Please retype exactly, and with nothing added, the lines of the material from the one with "C10: none -> 10nF (+15V, VX)" through the final one.

**Input for this task:**
┏━━
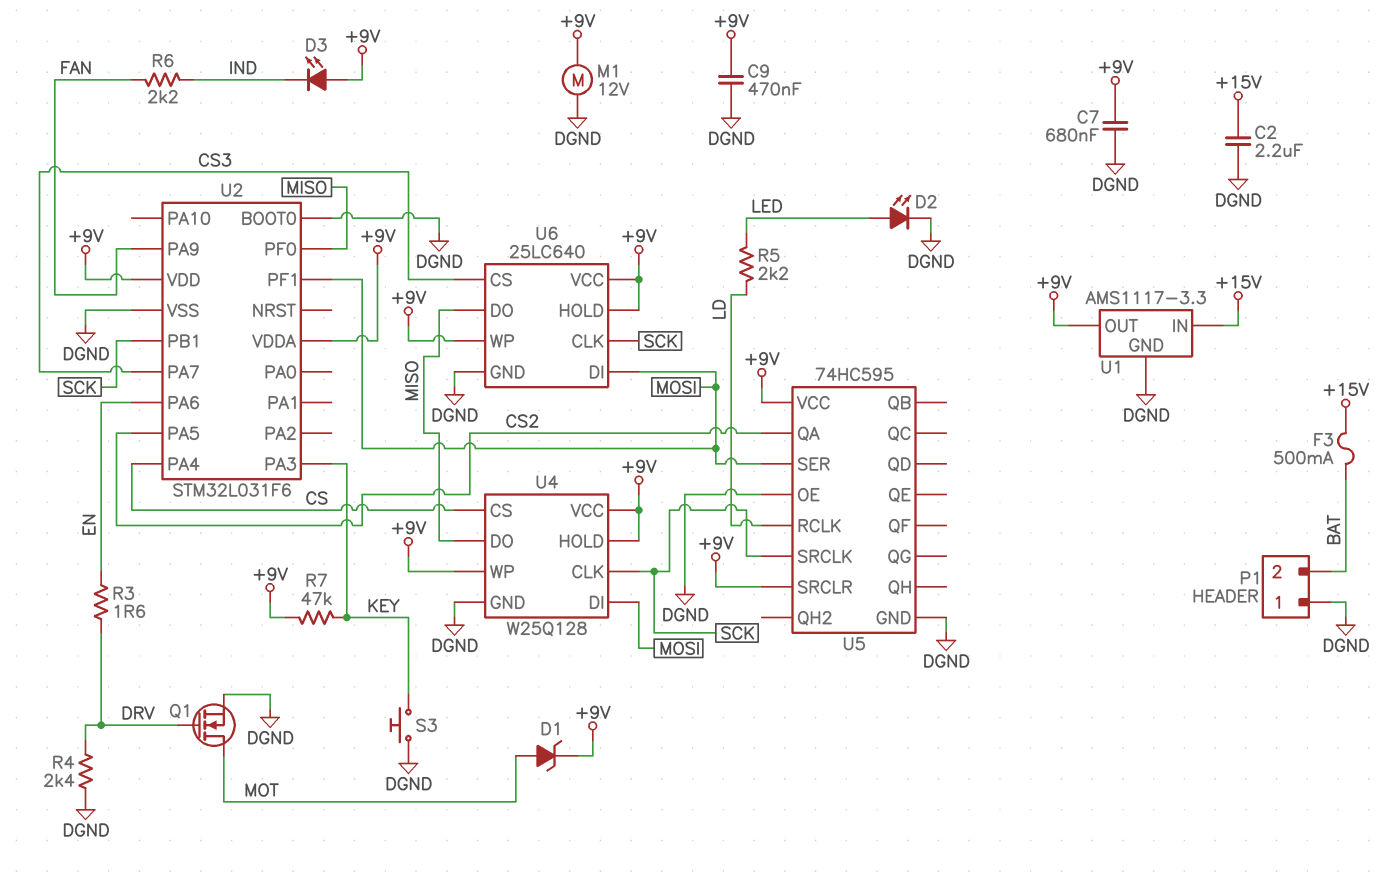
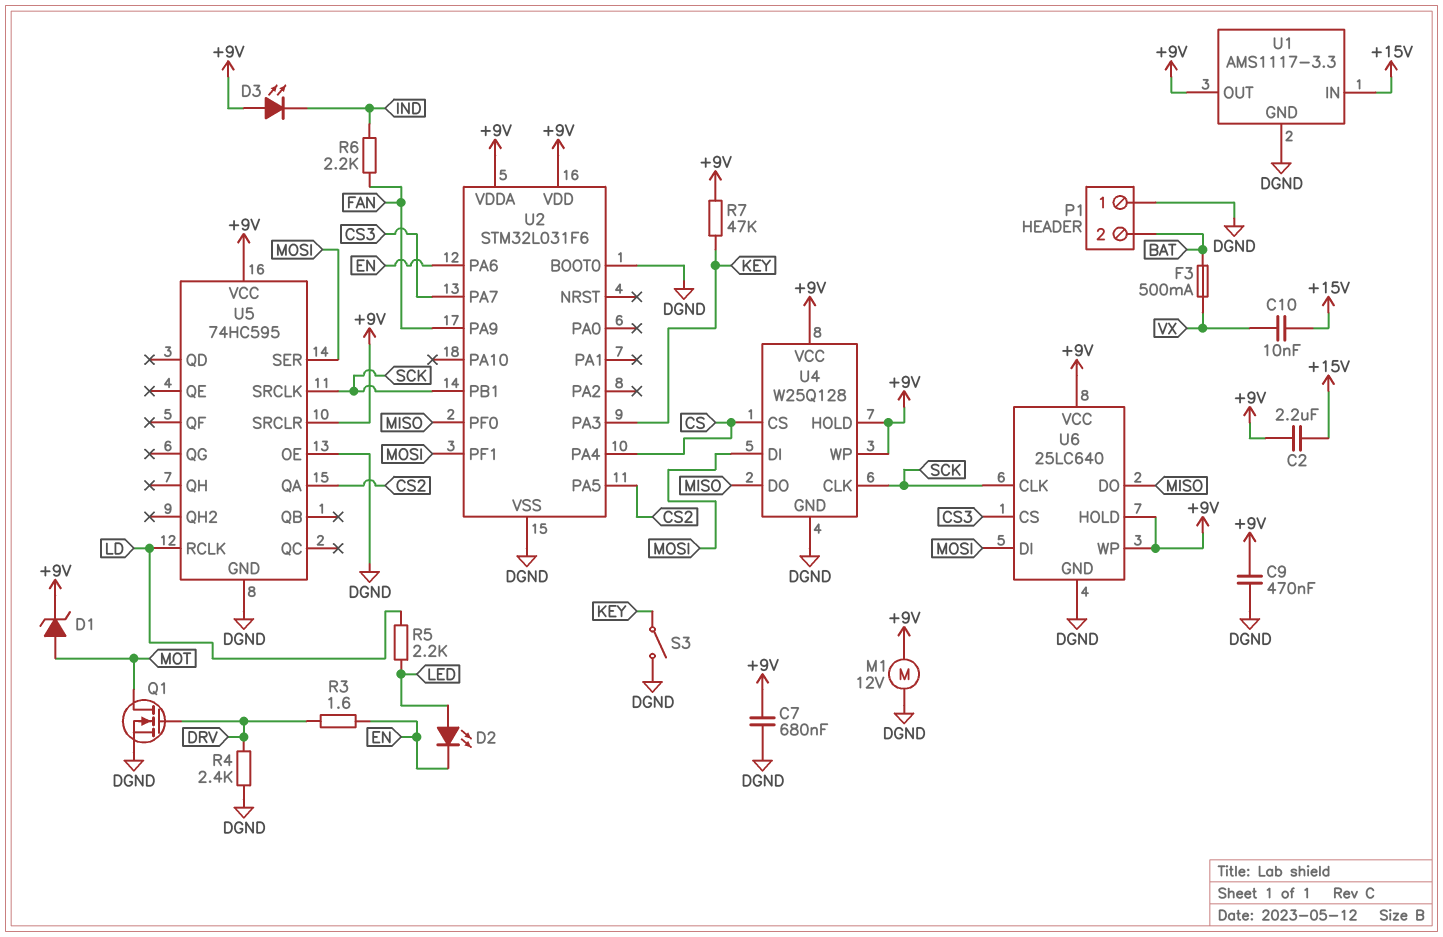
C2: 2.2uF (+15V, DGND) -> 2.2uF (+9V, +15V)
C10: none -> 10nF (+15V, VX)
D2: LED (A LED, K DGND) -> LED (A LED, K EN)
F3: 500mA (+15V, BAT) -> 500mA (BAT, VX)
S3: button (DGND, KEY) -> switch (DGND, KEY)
┗━━
**Written response:**
C10: none -> 10nF (+15V, VX)
D2: LED (A LED, K DGND) -> LED (A LED, K EN)
F3: 500mA (+15V, BAT) -> 500mA (BAT, VX)
S3: button (DGND, KEY) -> switch (DGND, KEY)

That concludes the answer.